◆ TASK ITEM: Of the material below, the lines to be retyped are those from the line containing "C6: 2.2uF (plus" through the line containing "R5: 2.4k (+9V, VC) -> 6.8k (+9V, VC)", inclusive; reproduce them exactly.

#### DATA SHOWN

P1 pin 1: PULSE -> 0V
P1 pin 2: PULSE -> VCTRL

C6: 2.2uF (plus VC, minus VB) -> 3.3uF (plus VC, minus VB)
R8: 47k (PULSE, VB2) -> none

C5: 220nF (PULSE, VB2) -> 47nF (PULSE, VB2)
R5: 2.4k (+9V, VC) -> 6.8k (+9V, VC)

########
#### DATA SHOWN

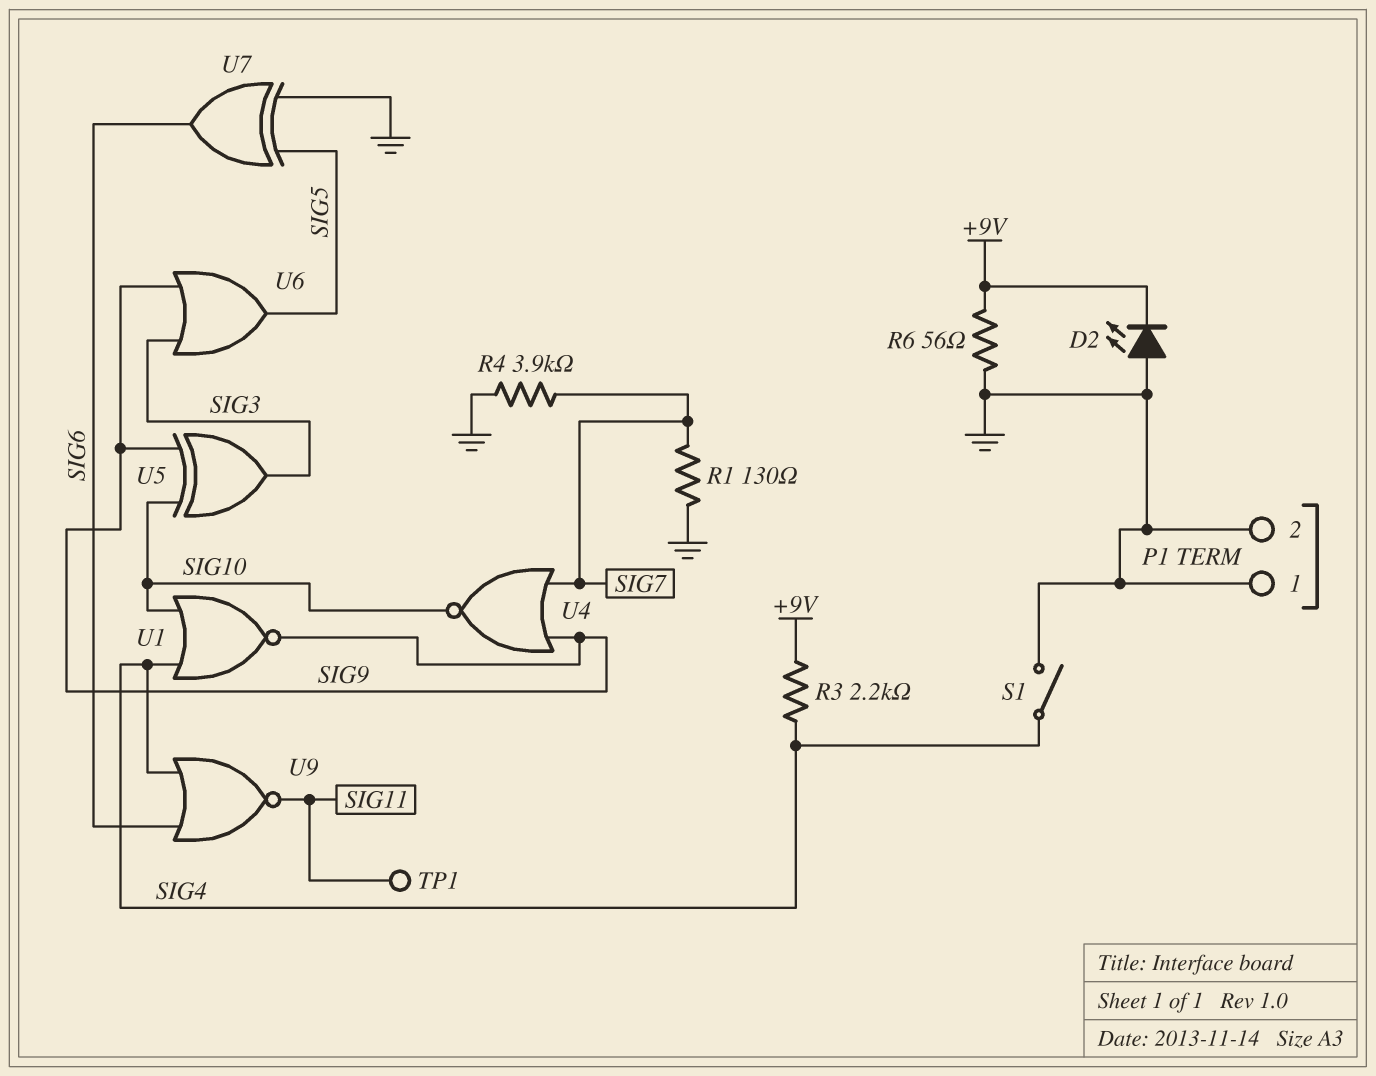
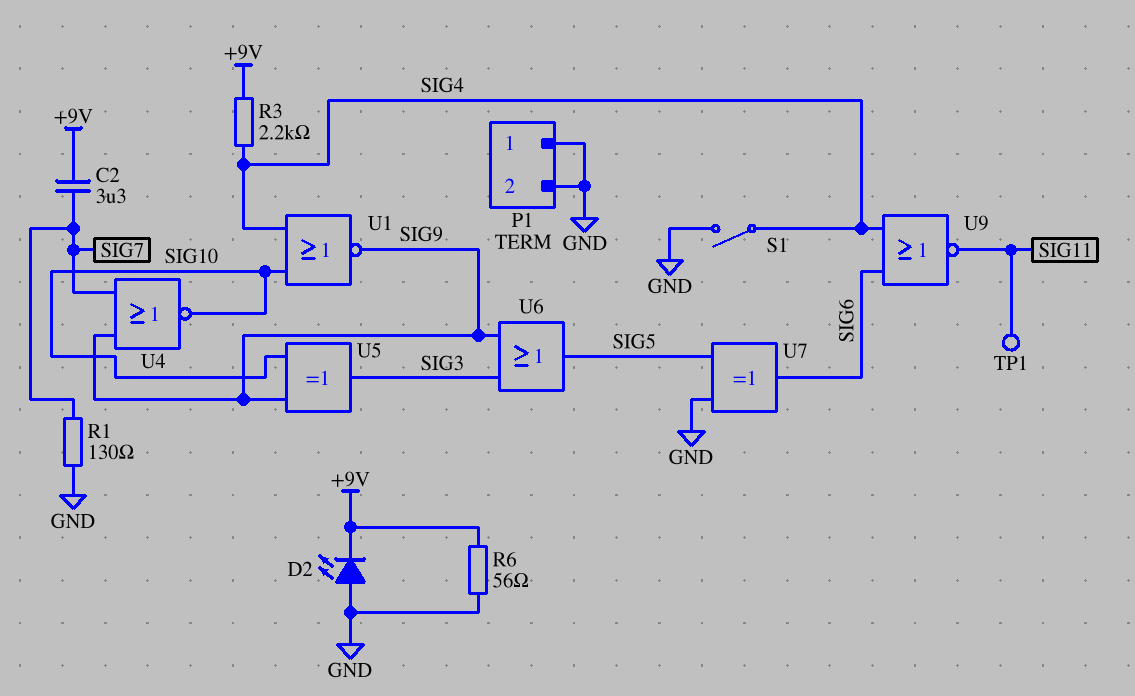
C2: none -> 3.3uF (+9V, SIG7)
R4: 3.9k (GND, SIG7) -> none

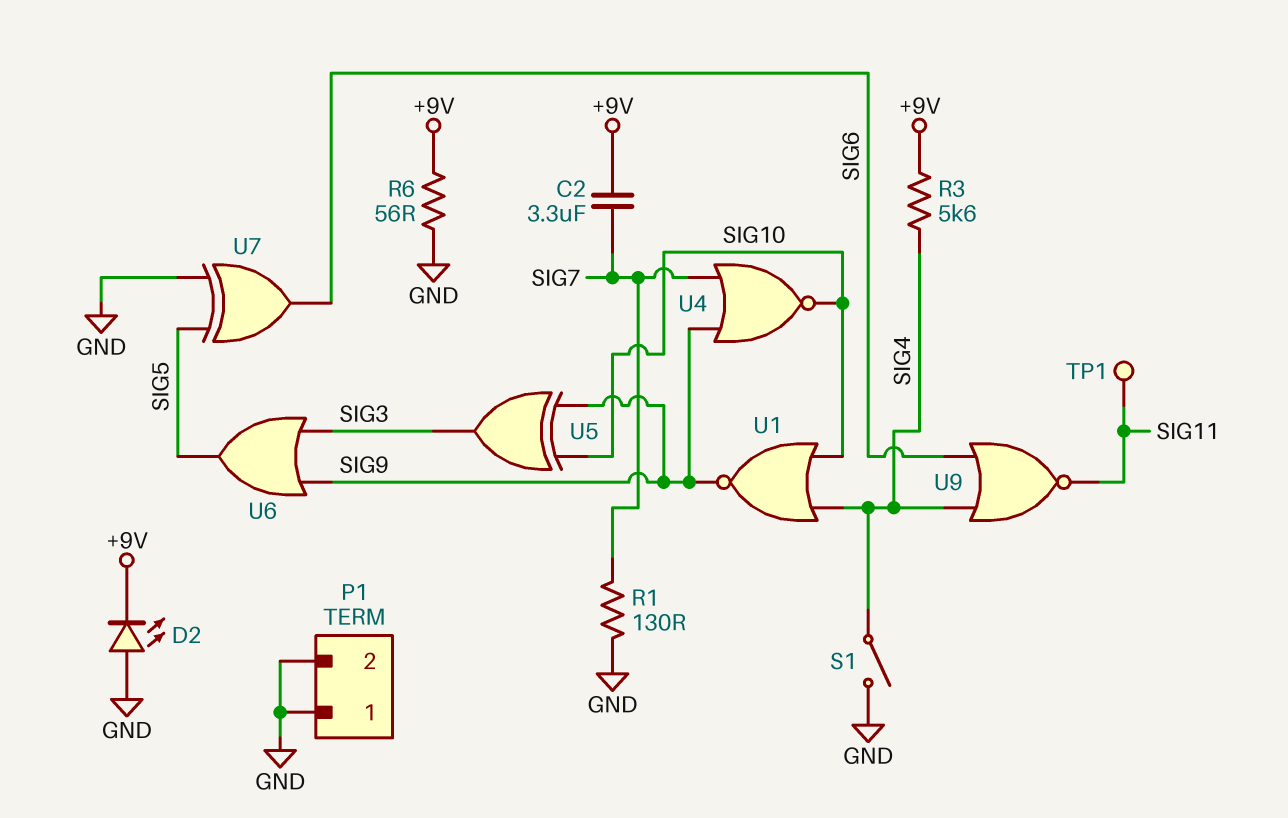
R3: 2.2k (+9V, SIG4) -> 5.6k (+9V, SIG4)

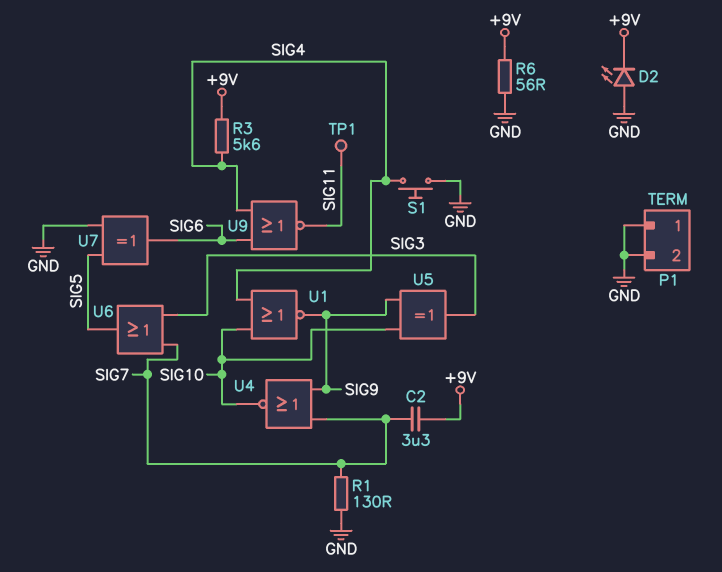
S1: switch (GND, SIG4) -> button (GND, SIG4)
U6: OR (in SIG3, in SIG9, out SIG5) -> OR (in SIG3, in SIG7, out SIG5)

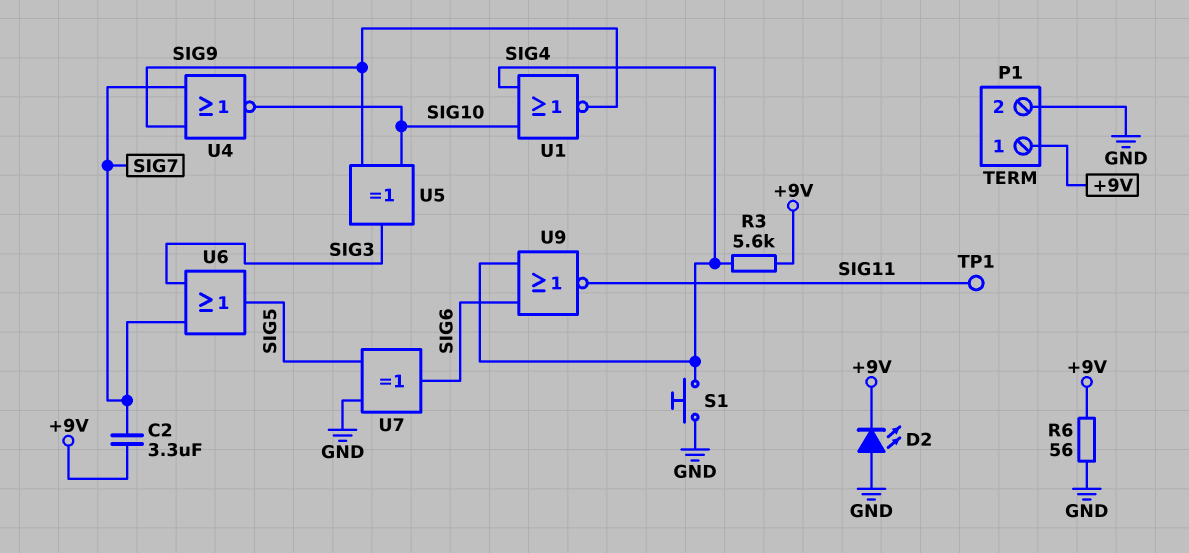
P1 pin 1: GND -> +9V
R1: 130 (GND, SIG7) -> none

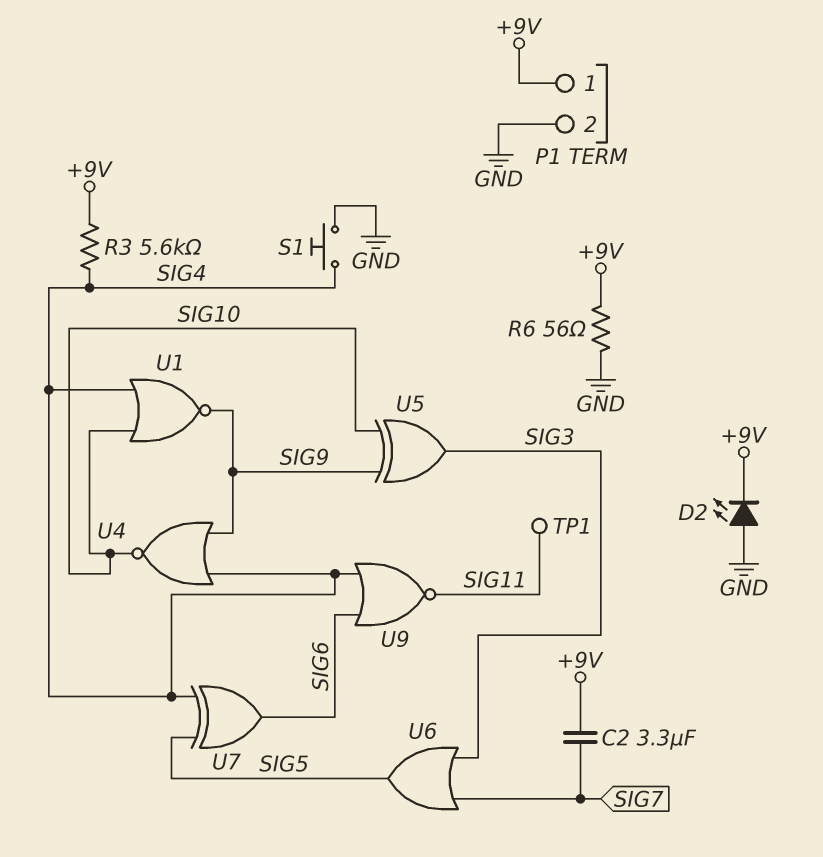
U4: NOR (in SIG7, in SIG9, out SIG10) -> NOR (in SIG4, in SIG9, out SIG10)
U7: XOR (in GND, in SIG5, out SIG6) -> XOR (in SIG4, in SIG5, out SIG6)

########
#### DATA SHOWN

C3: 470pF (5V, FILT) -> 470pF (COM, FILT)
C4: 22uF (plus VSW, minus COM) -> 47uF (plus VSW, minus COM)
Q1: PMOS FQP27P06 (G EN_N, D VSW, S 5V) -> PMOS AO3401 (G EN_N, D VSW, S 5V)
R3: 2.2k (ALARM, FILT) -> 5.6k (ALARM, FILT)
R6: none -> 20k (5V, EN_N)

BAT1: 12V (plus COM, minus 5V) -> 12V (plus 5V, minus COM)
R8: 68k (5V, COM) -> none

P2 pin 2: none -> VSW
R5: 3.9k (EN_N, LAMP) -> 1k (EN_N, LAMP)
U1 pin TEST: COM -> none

########

◆ ANSWER SPACE:
C6: 2.2uF (plus VC, minus VB) -> 3.3uF (plus VC, minus VB)
R8: 47k (PULSE, VB2) -> none

C5: 220nF (PULSE, VB2) -> 47nF (PULSE, VB2)
R5: 2.4k (+9V, VC) -> 6.8k (+9V, VC)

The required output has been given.